## WHAT THE TASK REQUIRES
Beginning with the line that holds "C107: 33nF (3V3, GND) -> 470nF (3V3, GND)" in the data below, give again every line through the one that holds "RL103 pin NC: none -> COM", exactly as written.

[LISTED RECORDS Boundary: Start]

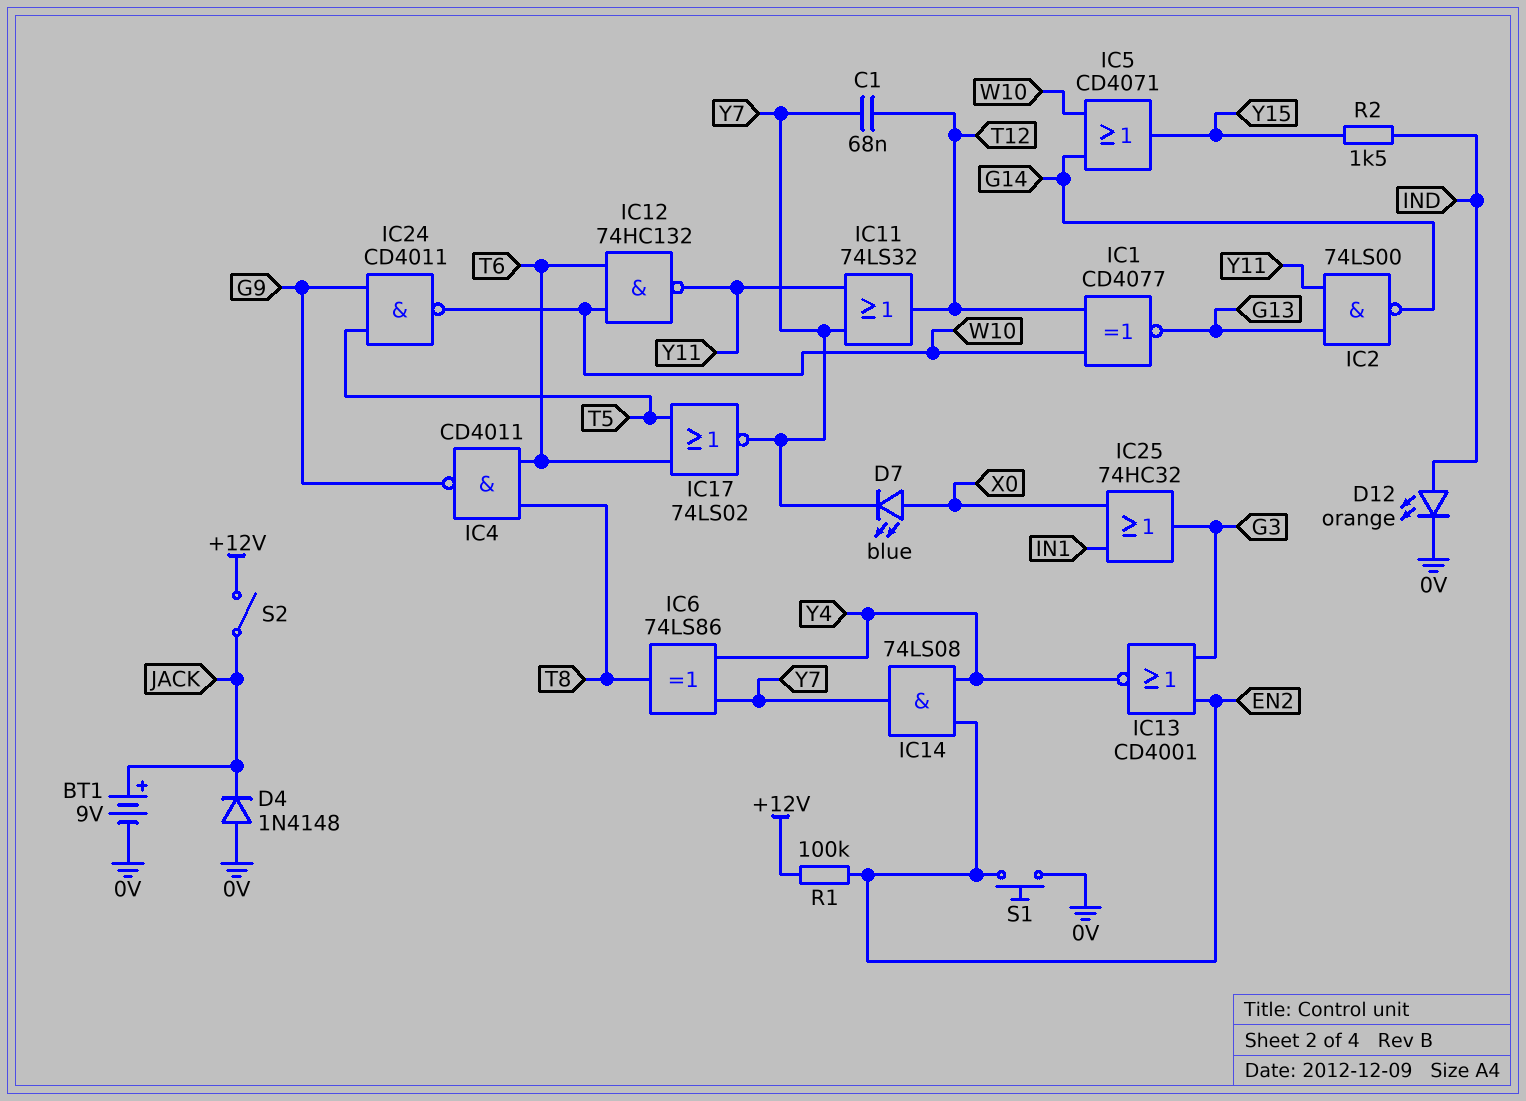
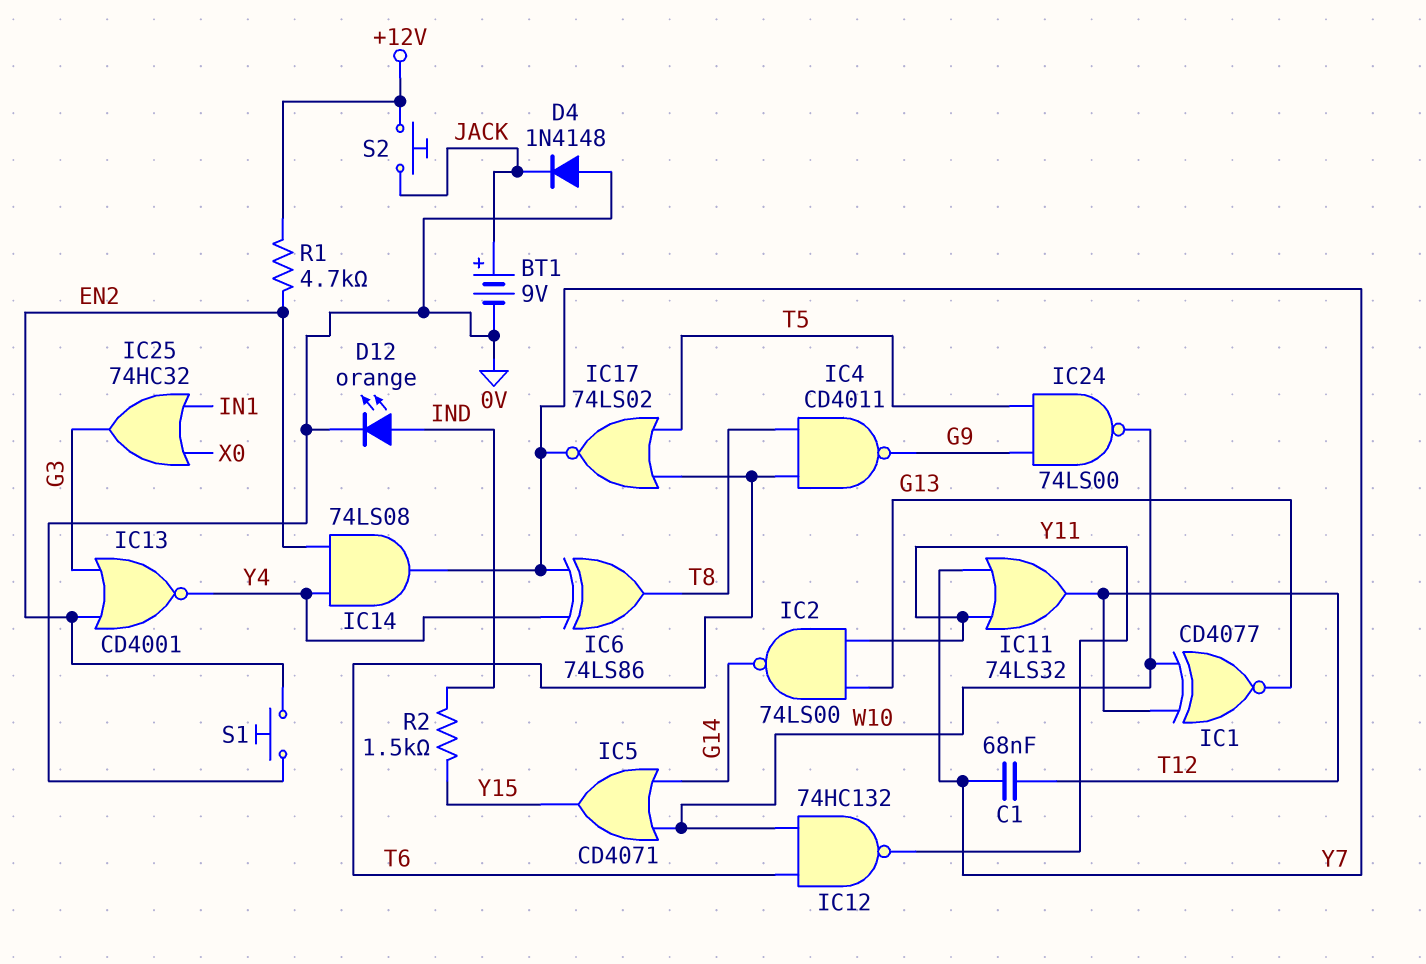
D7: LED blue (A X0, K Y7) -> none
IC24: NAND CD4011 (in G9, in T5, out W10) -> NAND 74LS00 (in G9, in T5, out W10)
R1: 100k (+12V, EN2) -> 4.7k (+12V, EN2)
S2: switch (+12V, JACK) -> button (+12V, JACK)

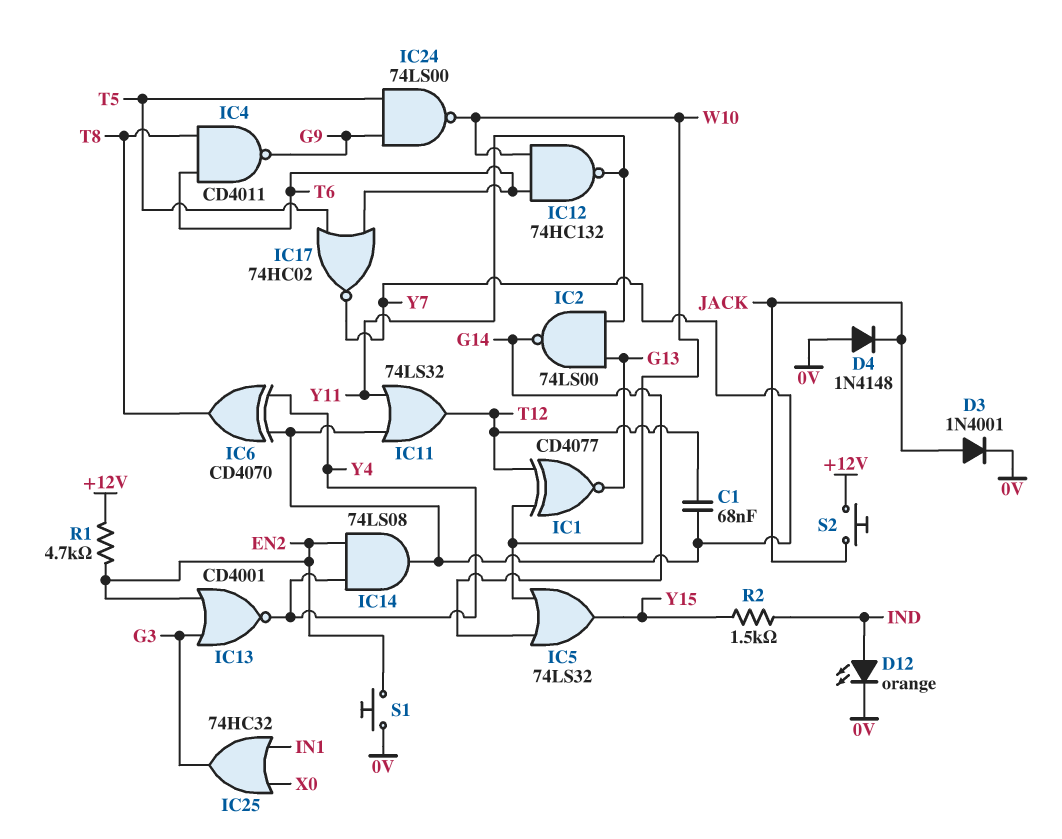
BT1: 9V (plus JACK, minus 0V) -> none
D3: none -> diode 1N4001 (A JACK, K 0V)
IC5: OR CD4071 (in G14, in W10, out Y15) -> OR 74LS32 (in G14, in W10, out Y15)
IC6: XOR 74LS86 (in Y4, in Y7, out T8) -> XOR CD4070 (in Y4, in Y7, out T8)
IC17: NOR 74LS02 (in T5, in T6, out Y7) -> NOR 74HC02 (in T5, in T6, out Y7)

[LISTED RECORDS Boundary: End]
[LISTED RECORDS Boundary: Start]

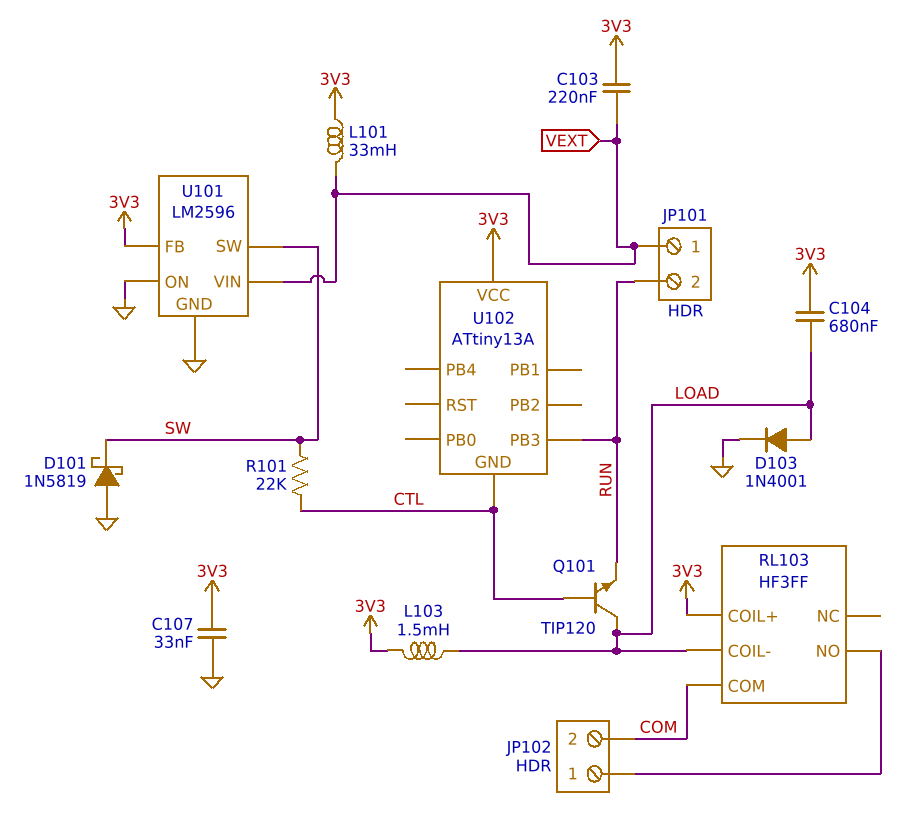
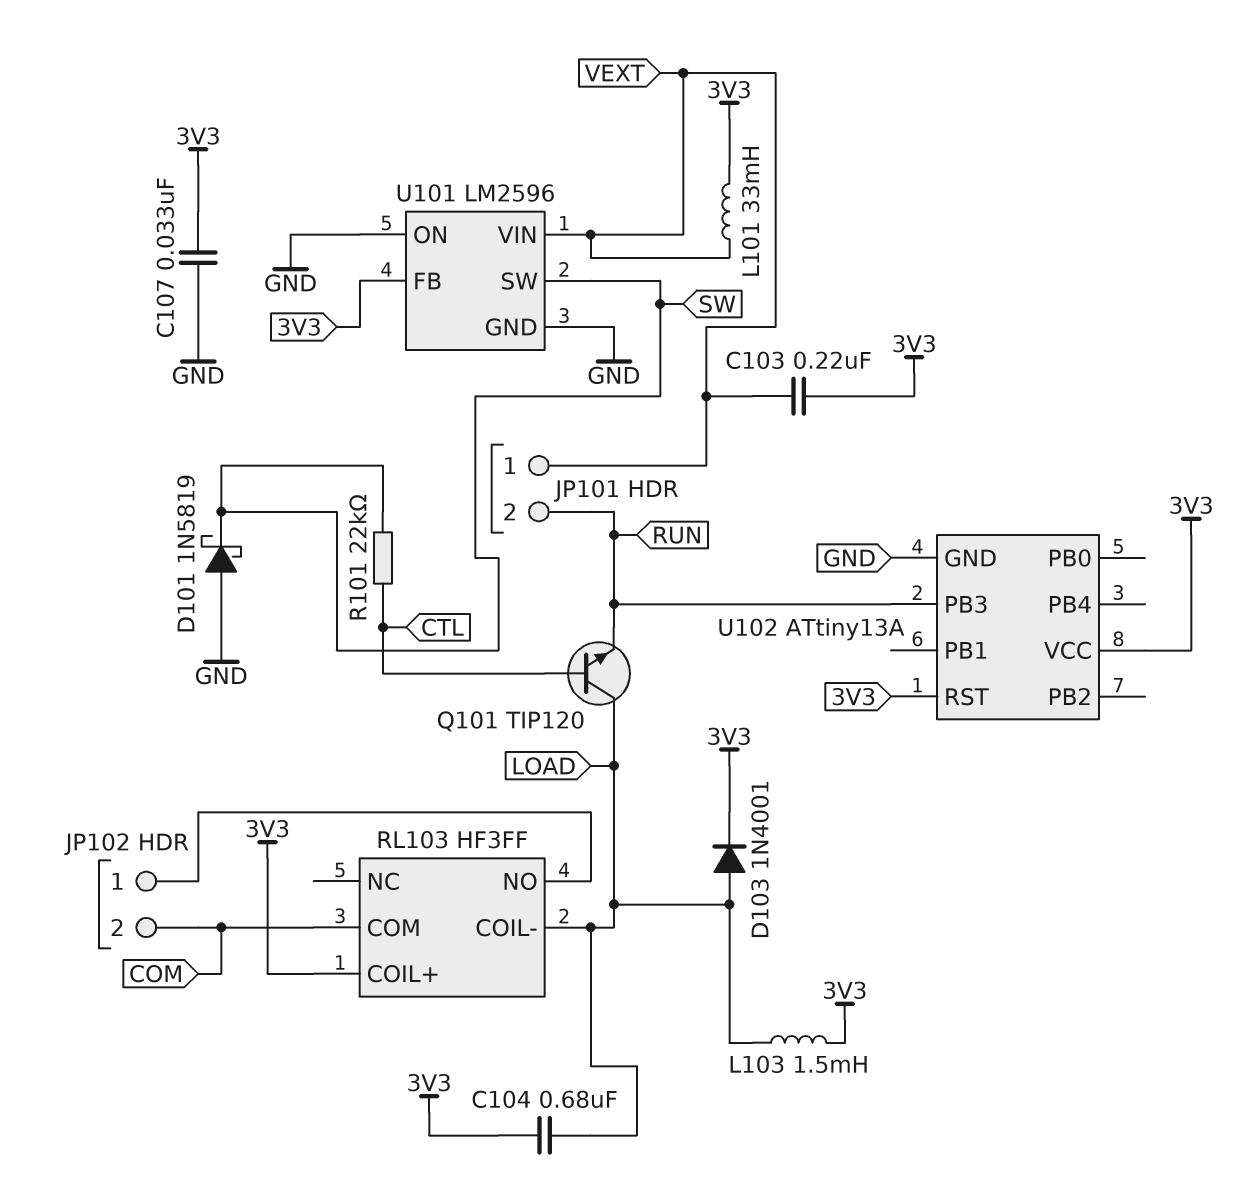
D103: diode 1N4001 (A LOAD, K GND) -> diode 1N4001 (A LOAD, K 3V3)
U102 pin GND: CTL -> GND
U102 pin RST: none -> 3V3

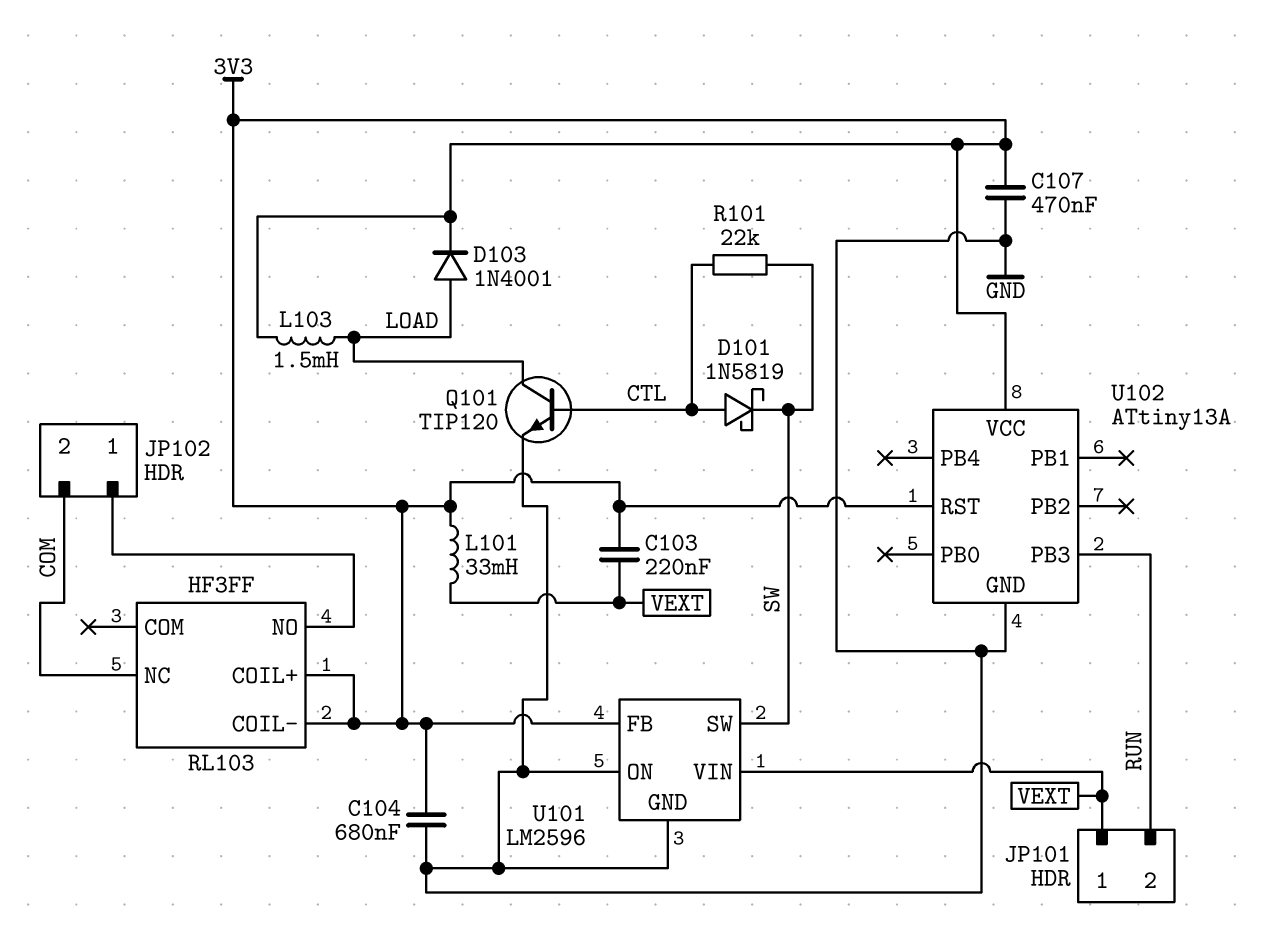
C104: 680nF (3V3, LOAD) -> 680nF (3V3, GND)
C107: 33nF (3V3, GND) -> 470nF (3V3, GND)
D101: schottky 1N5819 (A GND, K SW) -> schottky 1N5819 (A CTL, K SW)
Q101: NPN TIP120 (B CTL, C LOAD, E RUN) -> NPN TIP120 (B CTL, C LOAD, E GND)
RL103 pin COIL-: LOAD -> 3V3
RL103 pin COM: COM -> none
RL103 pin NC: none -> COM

[LISTED RECORDS Boundary: End]
[LISTED RECORDS Boundary: Start]

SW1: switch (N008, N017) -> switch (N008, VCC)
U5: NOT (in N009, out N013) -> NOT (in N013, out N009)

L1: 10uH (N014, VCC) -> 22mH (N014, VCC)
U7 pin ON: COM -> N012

[LISTED RECORDS Boundary: End]

## OUTPUT OF THE TASK
C107: 33nF (3V3, GND) -> 470nF (3V3, GND)
D101: schottky 1N5819 (A GND, K SW) -> schottky 1N5819 (A CTL, K SW)
Q101: NPN TIP120 (B CTL, C LOAD, E RUN) -> NPN TIP120 (B CTL, C LOAD, E GND)
RL103 pin COIL-: LOAD -> 3V3
RL103 pin COM: COM -> none
RL103 pin NC: none -> COM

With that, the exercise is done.